• [Problem to solve]
Copy out every one of the records below word for word, changing nothing.

* * * * *

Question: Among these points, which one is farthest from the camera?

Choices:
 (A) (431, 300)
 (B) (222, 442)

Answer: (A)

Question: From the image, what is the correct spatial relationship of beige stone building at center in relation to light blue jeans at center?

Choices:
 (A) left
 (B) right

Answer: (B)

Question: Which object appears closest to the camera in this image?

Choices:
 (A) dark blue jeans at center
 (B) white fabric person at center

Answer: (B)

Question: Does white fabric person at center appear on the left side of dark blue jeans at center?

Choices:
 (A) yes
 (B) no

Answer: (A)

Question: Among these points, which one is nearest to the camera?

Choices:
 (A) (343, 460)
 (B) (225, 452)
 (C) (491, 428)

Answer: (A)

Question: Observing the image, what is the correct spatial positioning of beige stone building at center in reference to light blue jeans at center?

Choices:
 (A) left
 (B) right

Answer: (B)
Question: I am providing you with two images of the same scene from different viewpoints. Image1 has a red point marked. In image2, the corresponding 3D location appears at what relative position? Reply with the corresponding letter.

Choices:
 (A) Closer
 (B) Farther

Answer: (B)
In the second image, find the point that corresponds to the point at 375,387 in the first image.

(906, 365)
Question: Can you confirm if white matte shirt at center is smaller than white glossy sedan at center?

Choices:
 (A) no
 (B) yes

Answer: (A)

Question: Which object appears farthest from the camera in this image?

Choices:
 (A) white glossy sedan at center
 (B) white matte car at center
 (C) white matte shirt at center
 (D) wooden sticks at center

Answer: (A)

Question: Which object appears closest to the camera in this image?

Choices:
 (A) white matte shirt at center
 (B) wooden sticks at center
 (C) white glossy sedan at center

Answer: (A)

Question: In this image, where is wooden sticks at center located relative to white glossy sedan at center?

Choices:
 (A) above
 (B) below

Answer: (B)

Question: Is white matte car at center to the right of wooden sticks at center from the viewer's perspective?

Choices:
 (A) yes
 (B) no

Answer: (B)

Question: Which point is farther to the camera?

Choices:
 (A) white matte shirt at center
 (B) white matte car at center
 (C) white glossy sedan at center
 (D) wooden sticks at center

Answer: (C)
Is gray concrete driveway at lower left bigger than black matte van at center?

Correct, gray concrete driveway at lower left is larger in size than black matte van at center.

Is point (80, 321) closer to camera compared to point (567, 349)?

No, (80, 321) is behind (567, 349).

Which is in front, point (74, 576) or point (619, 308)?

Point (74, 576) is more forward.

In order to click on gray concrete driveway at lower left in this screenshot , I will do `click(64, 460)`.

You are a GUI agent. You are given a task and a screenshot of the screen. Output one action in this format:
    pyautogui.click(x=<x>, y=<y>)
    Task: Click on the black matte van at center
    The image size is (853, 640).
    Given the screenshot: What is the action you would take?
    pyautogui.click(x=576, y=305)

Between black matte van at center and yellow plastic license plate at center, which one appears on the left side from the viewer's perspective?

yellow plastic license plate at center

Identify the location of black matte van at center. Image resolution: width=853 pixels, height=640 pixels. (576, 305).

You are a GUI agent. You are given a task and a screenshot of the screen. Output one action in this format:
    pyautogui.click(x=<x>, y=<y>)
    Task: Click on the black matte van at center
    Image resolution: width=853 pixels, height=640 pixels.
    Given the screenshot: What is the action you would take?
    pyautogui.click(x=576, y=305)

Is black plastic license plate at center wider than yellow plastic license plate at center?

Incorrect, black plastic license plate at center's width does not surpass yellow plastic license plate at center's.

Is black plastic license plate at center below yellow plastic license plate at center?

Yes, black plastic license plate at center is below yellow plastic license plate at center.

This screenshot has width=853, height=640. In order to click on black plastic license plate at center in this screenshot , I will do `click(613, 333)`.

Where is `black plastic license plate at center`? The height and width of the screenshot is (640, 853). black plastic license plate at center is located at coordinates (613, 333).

* * * * *

• [Response]
Question: Among these points, which one is farthest from the camera?

Choices:
 (A) (431, 300)
 (B) (222, 442)

Answer: (A)

Question: From the image, what is the correct spatial relationship of beige stone building at center in relation to light blue jeans at center?

Choices:
 (A) left
 (B) right

Answer: (B)

Question: Which object appears closest to the camera in this image?

Choices:
 (A) dark blue jeans at center
 (B) white fabric person at center

Answer: (B)

Question: Does white fabric person at center appear on the left side of dark blue jeans at center?

Choices:
 (A) yes
 (B) no

Answer: (A)

Question: Among these points, which one is nearest to the camera?

Choices:
 (A) (343, 460)
 (B) (225, 452)
 (C) (491, 428)

Answer: (A)

Question: Observing the image, what is the correct spatial positioning of beige stone building at center in reference to light blue jeans at center?

Choices:
 (A) left
 (B) right

Answer: (B)
Question: I am providing you with two images of the same scene from different viewpoints. Image1 has a red point marked. In image2, the corresponding 3D location appears at what relative position? Reply with the corresponding letter.

Choices:
 (A) Closer
 (B) Farther

Answer: (B)
In the second image, find the point that corresponds to the point at 375,387 in the first image.

(906, 365)
Question: Can you confirm if white matte shirt at center is smaller than white glossy sedan at center?

Choices:
 (A) no
 (B) yes

Answer: (A)

Question: Which object appears farthest from the camera in this image?

Choices:
 (A) white glossy sedan at center
 (B) white matte car at center
 (C) white matte shirt at center
 (D) wooden sticks at center

Answer: (A)

Question: Which object appears closest to the camera in this image?

Choices:
 (A) white matte shirt at center
 (B) wooden sticks at center
 (C) white glossy sedan at center

Answer: (A)

Question: In this image, where is wooden sticks at center located relative to white glossy sedan at center?

Choices:
 (A) above
 (B) below

Answer: (B)

Question: Is white matte car at center to the right of wooden sticks at center from the viewer's perspective?

Choices:
 (A) yes
 (B) no

Answer: (B)

Question: Which point is farther to the camera?

Choices:
 (A) white matte shirt at center
 (B) white matte car at center
 (C) white glossy sedan at center
 (D) wooden sticks at center

Answer: (C)
Is gray concrete driveway at lower left bigger than black matte van at center?

Correct, gray concrete driveway at lower left is larger in size than black matte van at center.

Is point (80, 321) closer to camera compared to point (567, 349)?

No, (80, 321) is behind (567, 349).

Which is in front, point (74, 576) or point (619, 308)?

Point (74, 576) is more forward.

In order to click on gray concrete driveway at lower left in this screenshot , I will do `click(64, 460)`.

You are a GUI agent. You are given a task and a screenshot of the screen. Output one action in this format:
    pyautogui.click(x=<x>, y=<y>)
    Task: Click on the black matte van at center
    The image size is (853, 640).
    Given the screenshot: What is the action you would take?
    pyautogui.click(x=576, y=305)

Between black matte van at center and yellow plastic license plate at center, which one appears on the left side from the viewer's perspective?

yellow plastic license plate at center

Identify the location of black matte van at center. Image resolution: width=853 pixels, height=640 pixels. (576, 305).

You are a GUI agent. You are given a task and a screenshot of the screen. Output one action in this format:
    pyautogui.click(x=<x>, y=<y>)
    Task: Click on the black matte van at center
    Image resolution: width=853 pixels, height=640 pixels.
    Given the screenshot: What is the action you would take?
    pyautogui.click(x=576, y=305)

Is black plastic license plate at center wider than yellow plastic license plate at center?

Incorrect, black plastic license plate at center's width does not surpass yellow plastic license plate at center's.

Is black plastic license plate at center below yellow plastic license plate at center?

Yes, black plastic license plate at center is below yellow plastic license plate at center.

This screenshot has width=853, height=640. In order to click on black plastic license plate at center in this screenshot , I will do `click(613, 333)`.

Where is `black plastic license plate at center`? The height and width of the screenshot is (640, 853). black plastic license plate at center is located at coordinates (613, 333).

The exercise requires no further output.